EXERCISE PROMPT -
Can you print every line of the listing below word for word, from the first line through the last?

DATA SUPPLIED -
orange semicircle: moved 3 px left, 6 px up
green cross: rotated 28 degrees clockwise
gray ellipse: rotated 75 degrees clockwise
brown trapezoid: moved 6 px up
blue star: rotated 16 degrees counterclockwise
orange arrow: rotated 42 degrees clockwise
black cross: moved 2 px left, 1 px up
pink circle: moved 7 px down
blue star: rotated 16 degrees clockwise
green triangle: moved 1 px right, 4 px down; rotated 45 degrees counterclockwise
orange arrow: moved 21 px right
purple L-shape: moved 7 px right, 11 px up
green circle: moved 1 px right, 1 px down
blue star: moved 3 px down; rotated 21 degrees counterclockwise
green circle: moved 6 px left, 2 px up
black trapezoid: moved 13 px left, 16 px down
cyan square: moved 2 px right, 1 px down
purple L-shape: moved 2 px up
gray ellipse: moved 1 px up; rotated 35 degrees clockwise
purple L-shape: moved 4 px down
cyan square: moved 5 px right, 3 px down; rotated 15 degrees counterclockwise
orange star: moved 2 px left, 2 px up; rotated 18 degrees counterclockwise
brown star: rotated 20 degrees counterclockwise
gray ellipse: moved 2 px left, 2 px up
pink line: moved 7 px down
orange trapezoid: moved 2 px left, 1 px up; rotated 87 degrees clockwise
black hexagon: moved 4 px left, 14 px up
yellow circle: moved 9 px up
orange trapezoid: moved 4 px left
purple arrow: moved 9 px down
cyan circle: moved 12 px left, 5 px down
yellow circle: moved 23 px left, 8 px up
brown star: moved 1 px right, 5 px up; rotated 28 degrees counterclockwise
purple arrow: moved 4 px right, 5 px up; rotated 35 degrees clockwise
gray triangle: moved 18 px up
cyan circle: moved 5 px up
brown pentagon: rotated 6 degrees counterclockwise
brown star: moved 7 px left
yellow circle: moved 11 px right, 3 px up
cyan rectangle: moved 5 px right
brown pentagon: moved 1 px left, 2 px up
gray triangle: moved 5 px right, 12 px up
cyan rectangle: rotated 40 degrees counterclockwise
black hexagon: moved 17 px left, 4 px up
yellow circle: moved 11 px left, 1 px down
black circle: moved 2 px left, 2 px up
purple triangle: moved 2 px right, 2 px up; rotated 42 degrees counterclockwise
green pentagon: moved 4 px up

SOLUTION TO THE PROBLEM -
orange semicircle: moved 3 px left, 6 px up
green cross: rotated 28 degrees clockwise
gray ellipse: rotated 75 degrees clockwise
brown trapezoid: moved 6 px up
blue star: rotated 16 degrees counterclockwise
orange arrow: rotated 42 degrees clockwise
black cross: moved 2 px left, 1 px up
pink circle: moved 7 px down
blue star: rotated 16 degrees clockwise
green triangle: moved 1 px right, 4 px down; rotated 45 degrees counterclockwise
orange arrow: moved 21 px right
purple L-shape: moved 7 px right, 11 px up
green circle: moved 1 px right, 1 px down
blue star: moved 3 px down; rotated 21 degrees counterclockwise
green circle: moved 6 px left, 2 px up
black trapezoid: moved 13 px left, 16 px down
cyan square: moved 2 px right, 1 px down
purple L-shape: moved 2 px up
gray ellipse: moved 1 px up; rotated 35 degrees clockwise
purple L-shape: moved 4 px down
cyan square: moved 5 px right, 3 px down; rotated 15 degrees counterclockwise
orange star: moved 2 px left, 2 px up; rotated 18 degrees counterclockwise
brown star: rotated 20 degrees counterclockwise
gray ellipse: moved 2 px left, 2 px up
pink line: moved 7 px down
orange trapezoid: moved 2 px left, 1 px up; rotated 87 degrees clockwise
black hexagon: moved 4 px left, 14 px up
yellow circle: moved 9 px up
orange trapezoid: moved 4 px left
purple arrow: moved 9 px down
cyan circle: moved 12 px left, 5 px down
yellow circle: moved 23 px left, 8 px up
brown star: moved 1 px right, 5 px up; rotated 28 degrees counterclockwise
purple arrow: moved 4 px right, 5 px up; rotated 35 degrees clockwise
gray triangle: moved 18 px up
cyan circle: moved 5 px up
brown pentagon: rotated 6 degrees counterclockwise
brown star: moved 7 px left
yellow circle: moved 11 px right, 3 px up
cyan rectangle: moved 5 px right
brown pentagon: moved 1 px left, 2 px up
gray triangle: moved 5 px right, 12 px up
cyan rectangle: rotated 40 degrees counterclockwise
black hexagon: moved 17 px left, 4 px up
yellow circle: moved 11 px left, 1 px down
black circle: moved 2 px left, 2 px up
purple triangle: moved 2 px right, 2 px up; rotated 42 degrees counterclockwise
green pentagon: moved 4 px up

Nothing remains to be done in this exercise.